• _INSTRUCTIONS FOR THE TASK_: All lines from the first one in the listing below to the one holding "yellow triangle: moved 2 px left, 1 px down", inclusive, are to be copied exactly.

• _INFORMATION GIVEN_:
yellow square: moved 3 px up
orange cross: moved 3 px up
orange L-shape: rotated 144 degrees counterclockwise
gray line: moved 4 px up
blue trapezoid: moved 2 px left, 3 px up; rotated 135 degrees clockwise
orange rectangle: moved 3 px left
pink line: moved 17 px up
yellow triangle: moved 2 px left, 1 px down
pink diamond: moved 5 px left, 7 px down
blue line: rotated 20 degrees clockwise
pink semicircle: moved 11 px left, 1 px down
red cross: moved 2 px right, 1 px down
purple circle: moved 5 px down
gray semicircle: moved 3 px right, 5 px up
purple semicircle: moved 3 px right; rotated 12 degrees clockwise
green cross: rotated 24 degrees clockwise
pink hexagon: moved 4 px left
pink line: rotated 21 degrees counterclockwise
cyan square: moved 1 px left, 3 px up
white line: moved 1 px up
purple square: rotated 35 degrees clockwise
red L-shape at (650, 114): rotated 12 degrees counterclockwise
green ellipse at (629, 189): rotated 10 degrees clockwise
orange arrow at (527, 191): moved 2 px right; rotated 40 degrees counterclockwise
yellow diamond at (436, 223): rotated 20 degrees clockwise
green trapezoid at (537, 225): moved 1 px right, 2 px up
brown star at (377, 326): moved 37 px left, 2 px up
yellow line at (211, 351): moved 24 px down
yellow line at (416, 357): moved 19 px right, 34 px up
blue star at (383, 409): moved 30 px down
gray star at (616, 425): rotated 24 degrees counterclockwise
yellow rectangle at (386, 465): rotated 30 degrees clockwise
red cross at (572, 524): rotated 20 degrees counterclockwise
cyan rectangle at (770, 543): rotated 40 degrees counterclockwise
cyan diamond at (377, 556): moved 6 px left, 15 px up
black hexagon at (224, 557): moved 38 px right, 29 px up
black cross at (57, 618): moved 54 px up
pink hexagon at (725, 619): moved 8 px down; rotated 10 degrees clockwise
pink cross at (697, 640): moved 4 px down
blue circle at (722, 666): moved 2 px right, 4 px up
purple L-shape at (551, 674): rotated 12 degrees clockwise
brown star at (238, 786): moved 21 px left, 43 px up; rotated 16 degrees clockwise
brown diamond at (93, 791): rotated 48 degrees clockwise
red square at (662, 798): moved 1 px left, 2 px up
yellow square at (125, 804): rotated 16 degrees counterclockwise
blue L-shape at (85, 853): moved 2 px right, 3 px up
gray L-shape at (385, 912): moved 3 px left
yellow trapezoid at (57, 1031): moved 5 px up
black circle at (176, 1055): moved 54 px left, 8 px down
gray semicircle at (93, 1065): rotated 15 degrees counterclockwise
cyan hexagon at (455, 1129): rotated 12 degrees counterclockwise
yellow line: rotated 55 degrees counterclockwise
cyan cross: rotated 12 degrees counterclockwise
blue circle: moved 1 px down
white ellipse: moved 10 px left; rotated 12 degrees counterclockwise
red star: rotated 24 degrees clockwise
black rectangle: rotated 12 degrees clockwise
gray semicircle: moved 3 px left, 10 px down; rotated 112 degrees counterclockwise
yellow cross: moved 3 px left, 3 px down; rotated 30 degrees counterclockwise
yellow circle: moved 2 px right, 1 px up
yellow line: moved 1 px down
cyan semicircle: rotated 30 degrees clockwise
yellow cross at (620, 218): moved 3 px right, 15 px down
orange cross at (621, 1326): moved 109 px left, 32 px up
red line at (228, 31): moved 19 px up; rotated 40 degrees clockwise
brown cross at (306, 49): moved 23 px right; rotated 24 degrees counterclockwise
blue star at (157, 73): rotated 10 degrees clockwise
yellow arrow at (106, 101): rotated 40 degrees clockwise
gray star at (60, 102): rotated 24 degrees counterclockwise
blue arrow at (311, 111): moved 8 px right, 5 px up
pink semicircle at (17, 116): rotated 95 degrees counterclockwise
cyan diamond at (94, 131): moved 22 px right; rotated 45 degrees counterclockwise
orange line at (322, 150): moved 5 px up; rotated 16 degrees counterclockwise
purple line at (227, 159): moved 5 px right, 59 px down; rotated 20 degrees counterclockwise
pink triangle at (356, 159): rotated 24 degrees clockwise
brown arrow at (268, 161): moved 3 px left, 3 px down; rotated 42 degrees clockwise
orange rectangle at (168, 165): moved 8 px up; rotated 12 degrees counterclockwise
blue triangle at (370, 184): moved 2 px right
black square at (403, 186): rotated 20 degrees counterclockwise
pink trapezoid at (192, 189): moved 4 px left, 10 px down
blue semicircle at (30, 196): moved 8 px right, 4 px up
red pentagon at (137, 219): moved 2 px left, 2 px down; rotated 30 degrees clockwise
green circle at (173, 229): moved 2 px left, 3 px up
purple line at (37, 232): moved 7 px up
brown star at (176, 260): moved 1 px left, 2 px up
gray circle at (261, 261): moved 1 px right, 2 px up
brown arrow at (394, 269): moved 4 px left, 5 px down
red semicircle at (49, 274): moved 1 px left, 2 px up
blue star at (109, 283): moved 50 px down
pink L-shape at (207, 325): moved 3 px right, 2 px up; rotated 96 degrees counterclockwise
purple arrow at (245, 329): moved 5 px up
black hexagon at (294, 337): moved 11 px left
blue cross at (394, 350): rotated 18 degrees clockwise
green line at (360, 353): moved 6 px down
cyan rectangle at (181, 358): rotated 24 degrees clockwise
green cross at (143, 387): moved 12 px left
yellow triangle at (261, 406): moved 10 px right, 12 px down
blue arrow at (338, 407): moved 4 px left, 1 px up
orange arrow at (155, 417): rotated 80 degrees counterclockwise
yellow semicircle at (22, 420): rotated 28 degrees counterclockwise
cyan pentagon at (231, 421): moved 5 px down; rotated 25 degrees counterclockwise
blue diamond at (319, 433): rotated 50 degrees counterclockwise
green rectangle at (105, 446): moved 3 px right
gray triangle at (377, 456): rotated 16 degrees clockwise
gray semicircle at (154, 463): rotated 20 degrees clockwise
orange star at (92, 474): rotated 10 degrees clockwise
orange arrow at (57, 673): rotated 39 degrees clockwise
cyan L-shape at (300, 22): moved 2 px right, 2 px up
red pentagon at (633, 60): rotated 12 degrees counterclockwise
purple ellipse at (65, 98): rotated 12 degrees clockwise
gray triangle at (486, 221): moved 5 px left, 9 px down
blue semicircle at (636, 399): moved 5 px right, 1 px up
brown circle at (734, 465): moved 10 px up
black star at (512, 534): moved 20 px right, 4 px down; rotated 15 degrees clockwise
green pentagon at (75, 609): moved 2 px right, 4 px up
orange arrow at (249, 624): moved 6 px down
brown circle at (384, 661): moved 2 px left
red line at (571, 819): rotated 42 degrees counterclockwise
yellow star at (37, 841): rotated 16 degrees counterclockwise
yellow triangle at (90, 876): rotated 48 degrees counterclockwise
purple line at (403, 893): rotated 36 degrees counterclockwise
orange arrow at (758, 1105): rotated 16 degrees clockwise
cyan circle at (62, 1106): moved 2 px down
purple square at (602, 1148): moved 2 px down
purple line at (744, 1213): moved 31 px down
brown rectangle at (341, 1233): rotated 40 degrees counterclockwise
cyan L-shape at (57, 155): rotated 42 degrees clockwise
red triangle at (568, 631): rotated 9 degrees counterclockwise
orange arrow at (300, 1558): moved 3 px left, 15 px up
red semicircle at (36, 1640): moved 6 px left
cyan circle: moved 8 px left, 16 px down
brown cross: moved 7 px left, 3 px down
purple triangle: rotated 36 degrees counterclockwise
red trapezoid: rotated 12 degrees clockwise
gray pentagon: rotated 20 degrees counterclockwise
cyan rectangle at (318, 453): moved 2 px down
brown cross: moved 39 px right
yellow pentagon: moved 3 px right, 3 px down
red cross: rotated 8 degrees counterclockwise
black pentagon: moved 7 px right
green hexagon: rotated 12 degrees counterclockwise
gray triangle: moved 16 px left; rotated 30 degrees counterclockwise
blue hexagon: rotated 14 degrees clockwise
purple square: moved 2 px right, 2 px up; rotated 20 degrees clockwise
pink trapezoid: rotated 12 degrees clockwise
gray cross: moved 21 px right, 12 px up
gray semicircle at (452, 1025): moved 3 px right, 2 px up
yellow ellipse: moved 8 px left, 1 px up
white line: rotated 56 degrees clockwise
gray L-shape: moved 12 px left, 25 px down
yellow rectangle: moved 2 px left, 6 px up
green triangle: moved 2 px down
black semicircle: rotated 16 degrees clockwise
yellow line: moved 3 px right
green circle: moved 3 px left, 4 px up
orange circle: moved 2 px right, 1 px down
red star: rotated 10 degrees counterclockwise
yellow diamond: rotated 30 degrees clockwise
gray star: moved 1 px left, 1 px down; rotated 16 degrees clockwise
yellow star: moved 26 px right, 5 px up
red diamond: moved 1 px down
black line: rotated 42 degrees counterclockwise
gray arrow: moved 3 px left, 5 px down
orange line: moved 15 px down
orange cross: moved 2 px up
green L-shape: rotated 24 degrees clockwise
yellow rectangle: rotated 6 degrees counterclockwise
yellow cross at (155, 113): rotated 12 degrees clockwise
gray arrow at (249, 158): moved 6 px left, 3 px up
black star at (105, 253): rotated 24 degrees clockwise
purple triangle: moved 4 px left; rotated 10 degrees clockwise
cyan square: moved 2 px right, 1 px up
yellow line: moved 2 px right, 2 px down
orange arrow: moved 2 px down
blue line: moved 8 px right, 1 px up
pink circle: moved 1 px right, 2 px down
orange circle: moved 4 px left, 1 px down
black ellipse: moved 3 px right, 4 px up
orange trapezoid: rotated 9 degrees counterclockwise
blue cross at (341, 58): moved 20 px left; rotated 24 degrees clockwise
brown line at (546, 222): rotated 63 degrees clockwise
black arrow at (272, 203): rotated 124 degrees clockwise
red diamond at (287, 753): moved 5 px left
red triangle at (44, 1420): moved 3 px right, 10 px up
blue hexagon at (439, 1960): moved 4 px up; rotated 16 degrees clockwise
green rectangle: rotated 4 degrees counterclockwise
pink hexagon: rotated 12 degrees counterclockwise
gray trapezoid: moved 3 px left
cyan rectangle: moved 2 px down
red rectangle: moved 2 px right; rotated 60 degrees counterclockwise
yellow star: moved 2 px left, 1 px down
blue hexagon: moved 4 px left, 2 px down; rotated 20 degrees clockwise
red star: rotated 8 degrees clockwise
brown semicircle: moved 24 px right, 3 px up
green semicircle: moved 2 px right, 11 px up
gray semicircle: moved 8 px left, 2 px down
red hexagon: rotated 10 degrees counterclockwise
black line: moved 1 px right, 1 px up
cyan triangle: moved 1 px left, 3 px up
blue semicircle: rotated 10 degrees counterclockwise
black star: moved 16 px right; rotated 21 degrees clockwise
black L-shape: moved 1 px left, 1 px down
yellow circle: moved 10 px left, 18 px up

• _EXERCISE RESULT_:
yellow square: moved 3 px up
orange cross: moved 3 px up
orange L-shape: rotated 144 degrees counterclockwise
gray line: moved 4 px up
blue trapezoid: moved 2 px left, 3 px up; rotated 135 degrees clockwise
orange rectangle: moved 3 px left
pink line: moved 17 px up
yellow triangle: moved 2 px left, 1 px down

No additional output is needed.